- DATA SUPPLIED
^^^^^^^^

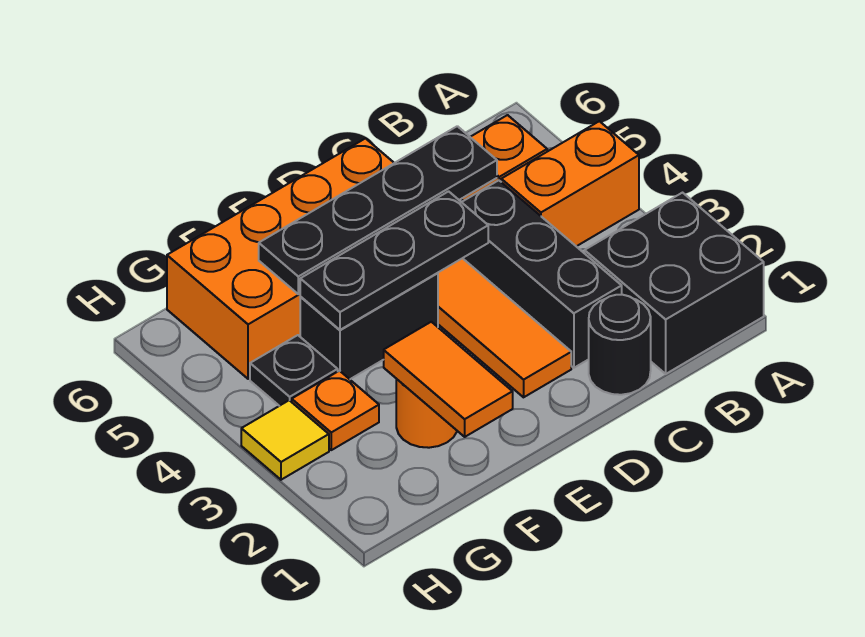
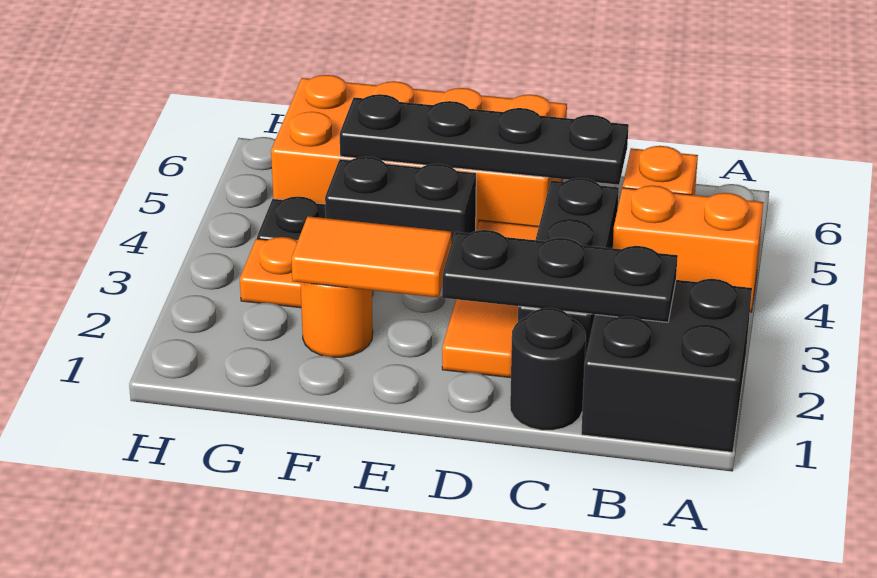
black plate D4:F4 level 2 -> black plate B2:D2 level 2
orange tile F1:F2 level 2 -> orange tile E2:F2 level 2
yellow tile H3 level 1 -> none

^^^^^^^^

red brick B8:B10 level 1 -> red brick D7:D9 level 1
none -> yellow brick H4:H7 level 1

^^^^^^^^

- WORK ITEM
Looking over the records, find each line with the word "none" and copy it.

- EXERCISE RESULT
yellow tile H3 level 1 -> none
none -> yellow brick H4:H7 level 1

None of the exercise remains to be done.